TASK PROMPT - Count the lines below that contain the string "italic". Give only the number.

Stored records:
===============

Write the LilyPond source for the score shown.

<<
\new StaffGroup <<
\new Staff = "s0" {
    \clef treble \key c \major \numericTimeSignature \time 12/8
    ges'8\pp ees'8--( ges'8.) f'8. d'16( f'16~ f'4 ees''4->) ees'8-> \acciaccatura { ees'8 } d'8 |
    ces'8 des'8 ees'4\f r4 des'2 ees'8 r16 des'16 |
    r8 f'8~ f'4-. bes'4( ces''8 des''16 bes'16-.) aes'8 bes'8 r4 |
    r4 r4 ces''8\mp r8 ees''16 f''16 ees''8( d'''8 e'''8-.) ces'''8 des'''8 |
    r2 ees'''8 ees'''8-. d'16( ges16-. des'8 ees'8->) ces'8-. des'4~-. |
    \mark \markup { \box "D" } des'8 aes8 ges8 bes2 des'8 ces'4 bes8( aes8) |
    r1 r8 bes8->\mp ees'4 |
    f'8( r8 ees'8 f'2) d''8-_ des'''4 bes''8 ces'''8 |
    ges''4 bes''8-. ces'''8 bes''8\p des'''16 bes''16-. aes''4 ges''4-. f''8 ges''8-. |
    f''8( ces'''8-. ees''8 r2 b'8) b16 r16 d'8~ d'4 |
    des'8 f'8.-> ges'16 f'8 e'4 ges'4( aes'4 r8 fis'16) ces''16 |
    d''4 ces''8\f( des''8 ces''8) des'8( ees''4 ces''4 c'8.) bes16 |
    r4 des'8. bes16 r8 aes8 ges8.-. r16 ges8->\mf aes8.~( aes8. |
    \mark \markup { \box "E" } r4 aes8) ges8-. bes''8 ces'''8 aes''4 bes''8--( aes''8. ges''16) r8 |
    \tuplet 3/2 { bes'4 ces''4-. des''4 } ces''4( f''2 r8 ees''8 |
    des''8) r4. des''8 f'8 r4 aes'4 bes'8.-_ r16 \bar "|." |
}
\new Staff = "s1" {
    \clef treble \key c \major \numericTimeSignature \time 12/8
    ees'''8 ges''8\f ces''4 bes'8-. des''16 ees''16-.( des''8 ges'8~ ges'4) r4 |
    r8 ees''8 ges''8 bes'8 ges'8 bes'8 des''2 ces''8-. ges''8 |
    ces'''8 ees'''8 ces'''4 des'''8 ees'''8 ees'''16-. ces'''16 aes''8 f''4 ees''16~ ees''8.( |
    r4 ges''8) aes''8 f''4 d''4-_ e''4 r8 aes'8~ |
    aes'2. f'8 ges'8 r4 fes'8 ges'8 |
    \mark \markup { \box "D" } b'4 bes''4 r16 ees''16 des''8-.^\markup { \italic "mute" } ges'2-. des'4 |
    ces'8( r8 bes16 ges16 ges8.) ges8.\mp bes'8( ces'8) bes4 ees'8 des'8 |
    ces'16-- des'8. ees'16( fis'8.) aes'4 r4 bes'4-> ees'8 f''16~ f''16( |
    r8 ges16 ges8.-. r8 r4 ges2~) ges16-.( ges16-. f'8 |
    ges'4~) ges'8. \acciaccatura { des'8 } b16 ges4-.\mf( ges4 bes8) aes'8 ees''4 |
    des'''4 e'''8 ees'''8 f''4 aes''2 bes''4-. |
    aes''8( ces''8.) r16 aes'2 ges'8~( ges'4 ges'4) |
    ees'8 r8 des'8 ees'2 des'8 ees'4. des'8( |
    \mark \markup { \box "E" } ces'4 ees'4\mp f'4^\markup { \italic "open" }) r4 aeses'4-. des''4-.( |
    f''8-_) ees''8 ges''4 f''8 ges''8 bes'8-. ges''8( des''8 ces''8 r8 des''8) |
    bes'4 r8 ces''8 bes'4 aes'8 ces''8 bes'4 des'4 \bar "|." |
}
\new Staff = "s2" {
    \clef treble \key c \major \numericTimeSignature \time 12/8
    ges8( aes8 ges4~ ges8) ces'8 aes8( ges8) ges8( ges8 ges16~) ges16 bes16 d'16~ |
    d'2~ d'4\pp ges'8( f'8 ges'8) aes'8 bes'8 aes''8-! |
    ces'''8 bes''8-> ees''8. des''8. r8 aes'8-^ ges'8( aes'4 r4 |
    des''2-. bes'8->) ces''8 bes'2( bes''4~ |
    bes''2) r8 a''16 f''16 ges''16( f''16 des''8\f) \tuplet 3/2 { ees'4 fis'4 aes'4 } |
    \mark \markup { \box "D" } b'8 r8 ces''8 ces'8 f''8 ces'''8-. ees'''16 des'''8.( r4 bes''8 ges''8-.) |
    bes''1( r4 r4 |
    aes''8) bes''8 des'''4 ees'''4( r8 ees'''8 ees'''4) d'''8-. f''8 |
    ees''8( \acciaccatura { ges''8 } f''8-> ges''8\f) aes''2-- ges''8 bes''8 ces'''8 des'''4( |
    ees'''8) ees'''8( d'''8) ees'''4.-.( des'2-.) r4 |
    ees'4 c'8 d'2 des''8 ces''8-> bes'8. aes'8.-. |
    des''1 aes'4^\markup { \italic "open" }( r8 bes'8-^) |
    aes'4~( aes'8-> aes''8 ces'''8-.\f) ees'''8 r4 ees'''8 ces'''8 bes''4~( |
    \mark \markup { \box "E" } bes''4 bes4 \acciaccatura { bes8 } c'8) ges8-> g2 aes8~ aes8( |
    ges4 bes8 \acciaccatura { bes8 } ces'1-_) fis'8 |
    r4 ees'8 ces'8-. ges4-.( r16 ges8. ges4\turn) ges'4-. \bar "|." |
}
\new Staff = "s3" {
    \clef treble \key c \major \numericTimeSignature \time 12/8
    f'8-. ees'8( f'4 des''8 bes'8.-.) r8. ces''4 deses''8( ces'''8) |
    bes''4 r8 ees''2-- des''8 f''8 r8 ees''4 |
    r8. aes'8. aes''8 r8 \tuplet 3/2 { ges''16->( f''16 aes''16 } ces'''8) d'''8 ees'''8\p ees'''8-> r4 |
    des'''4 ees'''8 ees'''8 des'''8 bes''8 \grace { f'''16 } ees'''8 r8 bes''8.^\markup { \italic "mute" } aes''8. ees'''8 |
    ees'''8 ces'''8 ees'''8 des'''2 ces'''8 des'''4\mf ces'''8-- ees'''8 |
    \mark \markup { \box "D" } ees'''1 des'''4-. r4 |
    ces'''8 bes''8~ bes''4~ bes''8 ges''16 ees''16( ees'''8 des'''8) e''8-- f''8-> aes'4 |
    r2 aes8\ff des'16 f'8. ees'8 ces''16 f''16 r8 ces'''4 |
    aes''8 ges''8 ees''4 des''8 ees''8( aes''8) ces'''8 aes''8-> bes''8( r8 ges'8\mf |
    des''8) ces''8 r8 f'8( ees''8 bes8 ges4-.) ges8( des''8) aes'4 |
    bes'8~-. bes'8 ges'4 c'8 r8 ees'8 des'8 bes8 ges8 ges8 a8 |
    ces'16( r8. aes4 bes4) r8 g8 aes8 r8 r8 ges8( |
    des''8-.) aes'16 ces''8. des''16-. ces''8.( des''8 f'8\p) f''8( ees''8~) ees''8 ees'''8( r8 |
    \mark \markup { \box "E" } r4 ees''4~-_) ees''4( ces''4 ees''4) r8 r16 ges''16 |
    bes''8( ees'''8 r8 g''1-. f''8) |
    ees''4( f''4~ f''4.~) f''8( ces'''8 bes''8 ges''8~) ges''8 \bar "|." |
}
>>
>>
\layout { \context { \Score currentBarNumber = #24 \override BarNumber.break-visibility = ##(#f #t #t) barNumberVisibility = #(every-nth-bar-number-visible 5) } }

===============

EXERCISE RESULT - 4